» **Your instructions**
Read the listing below and tally the lines that contain "brown"; the reply is that tally only.

» **Data provided**
=== Section Start ===

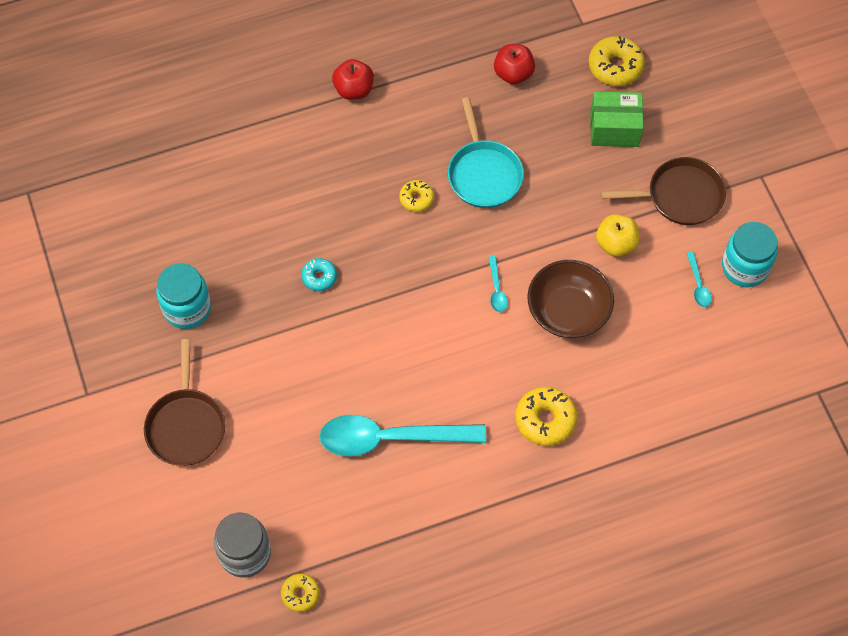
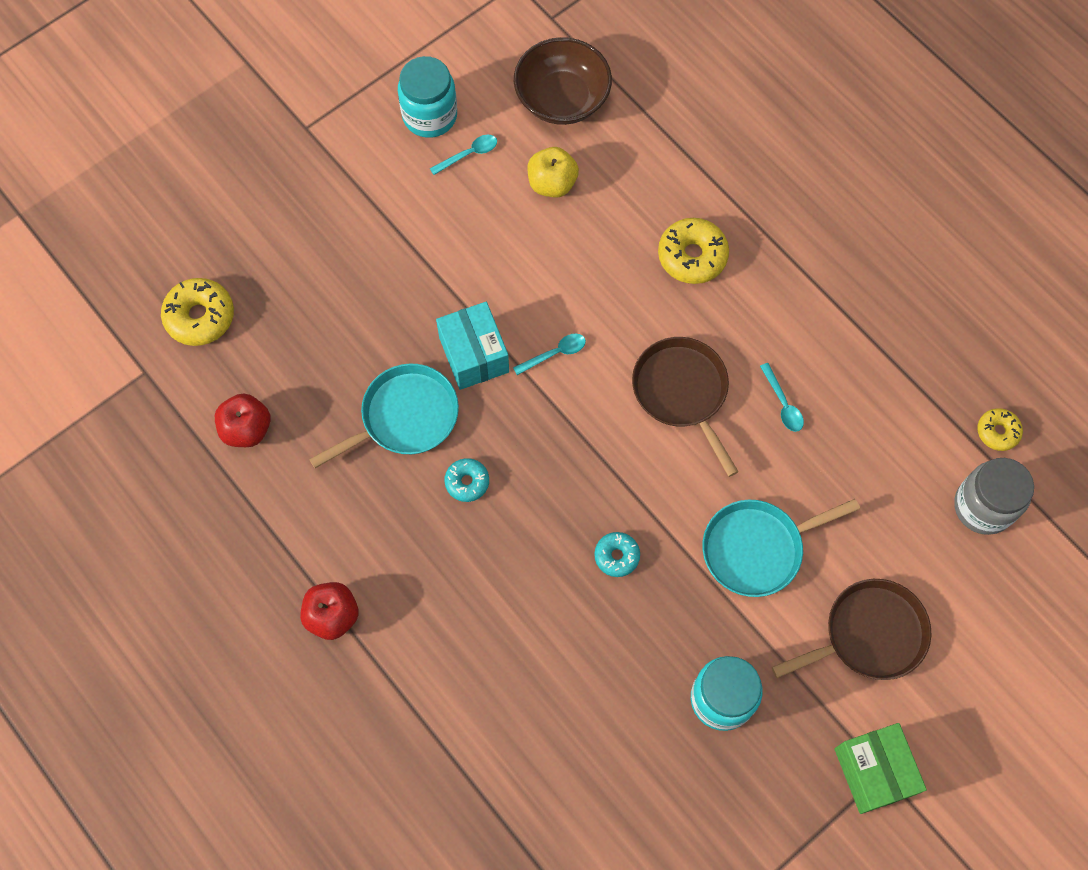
camera: 110 degrees left, 5 degrees up
(283, 374) = (757, 548): none -> turquoise pan
(391, 438) = (783, 403): turquoise spoon -> turquoise spoon, size x0.40
(416, 199) = (467, 482): yellow donut -> turquoise donut
(517, 234) = (474, 355): none -> turquoise box
(568, 311) = (553, 272): brown bowl -> brown bowl (562, 99)
(614, 129) = (291, 293): green box -> green box (873, 771)
(616, 244) = (448, 248): yellow apple -> yellow apple (552, 183)
(680, 196) = (361, 200): brown pan -> brown pan (682, 392)

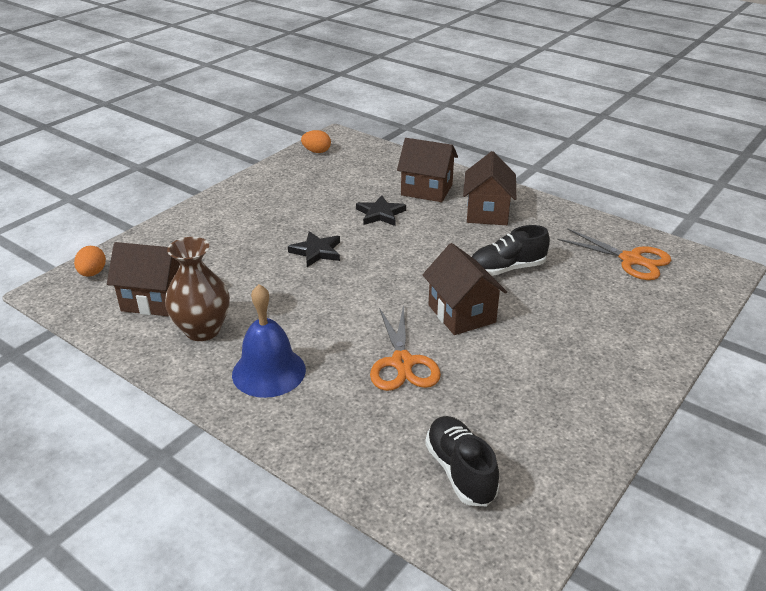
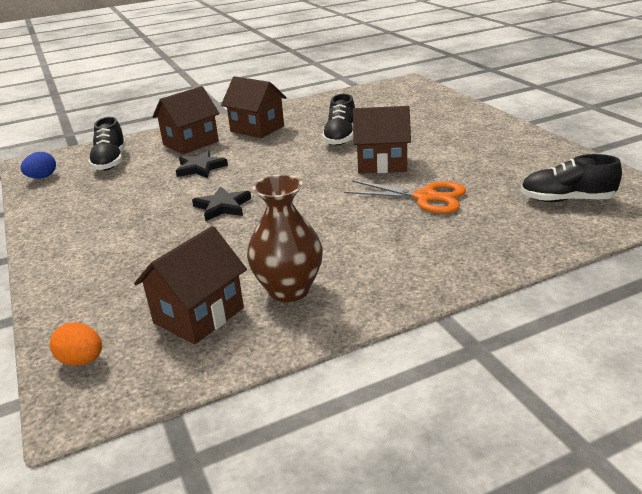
camera: 60 degrees left, 5 degrees down
(269, 371) = (390, 261): blue bell -> none
(316, 151) = (42, 177): orange egg -> blue egg
(363, 168) = (110, 161): none -> black shoe
(631, 260) = (372, 100): orange scissors -> none

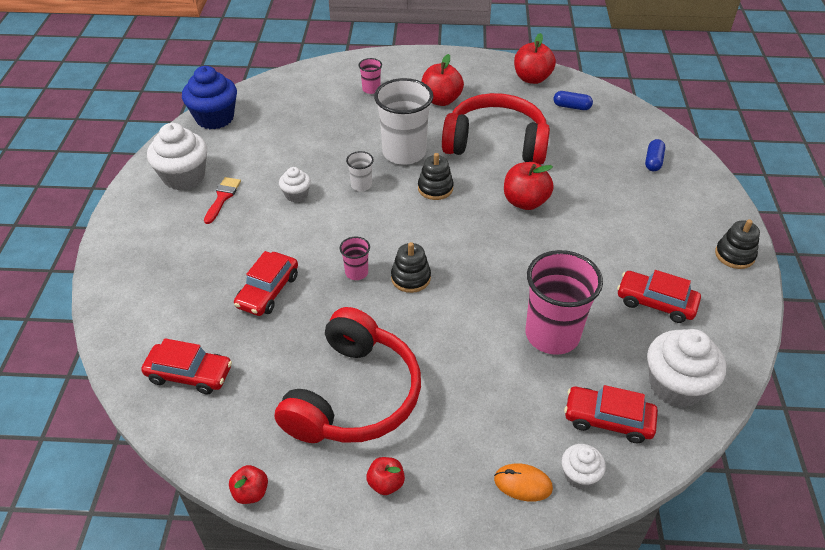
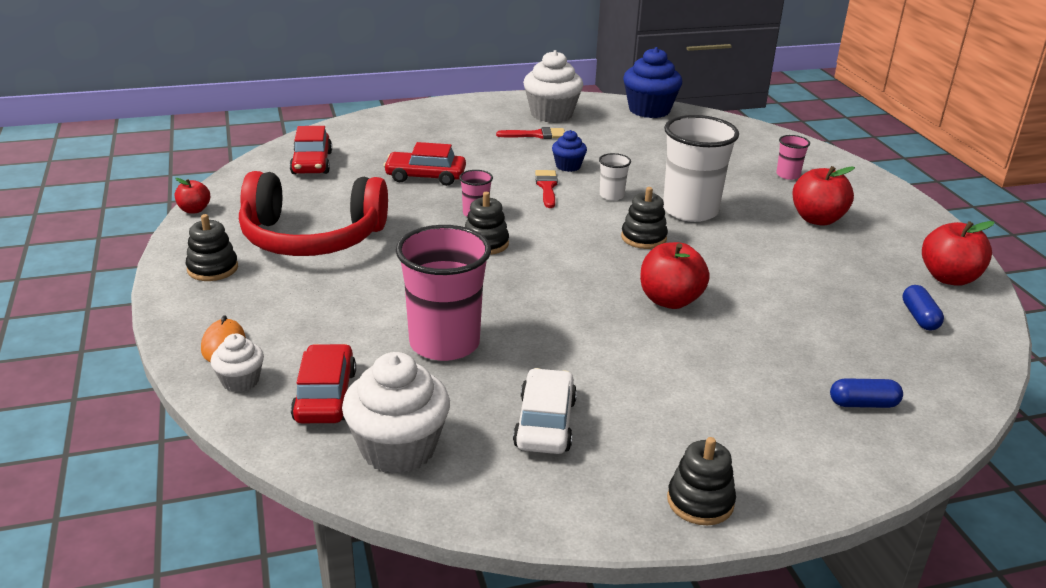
camera: 70 degrees right, 15 degrees down
(296, 195) = (568, 166): white cupcake -> blue cupcake
(329, 217) = (547, 187): none -> red brush
(386, 483) = (212, 268): red apple -> black stacking toy
(495, 143) = (769, 266): red headphones -> none
(656, 302) = (545, 423): red car -> white car

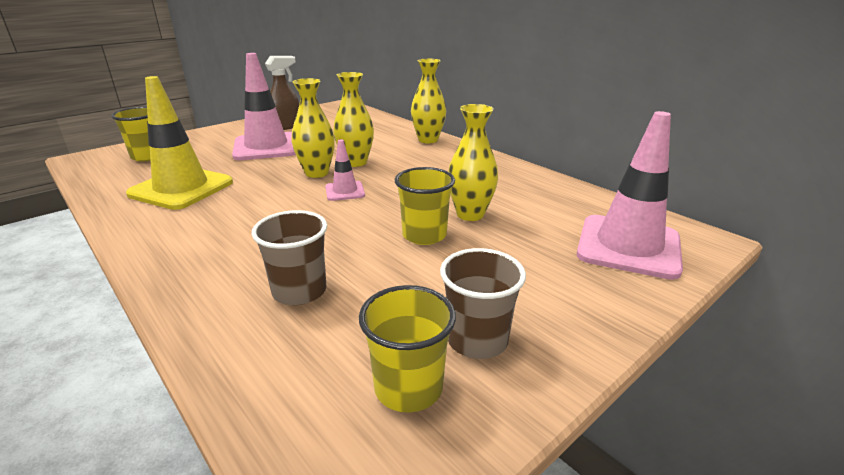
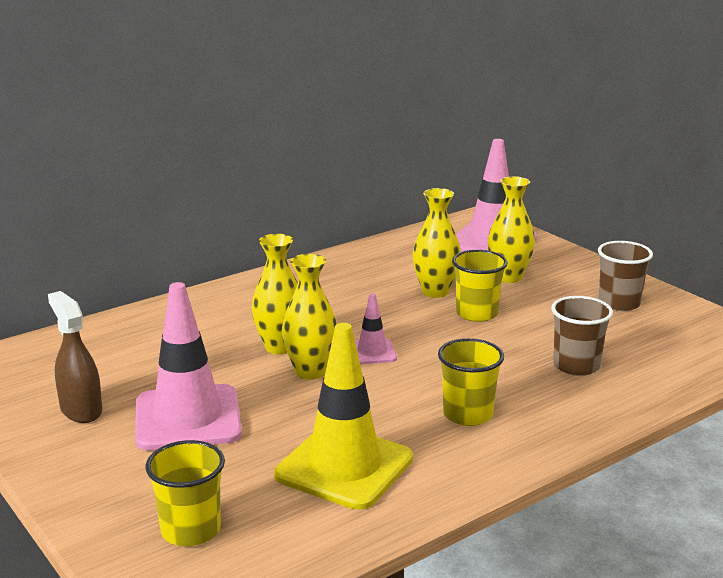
camera: 85 degrees left, 5 degrees down
(408, 387) = (669, 326): yellow cup -> yellow cup (468, 414)
(428, 140) = (209, 300): yellow vase -> yellow vase (508, 277)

=== Section End ===

» **Exercise answer**
2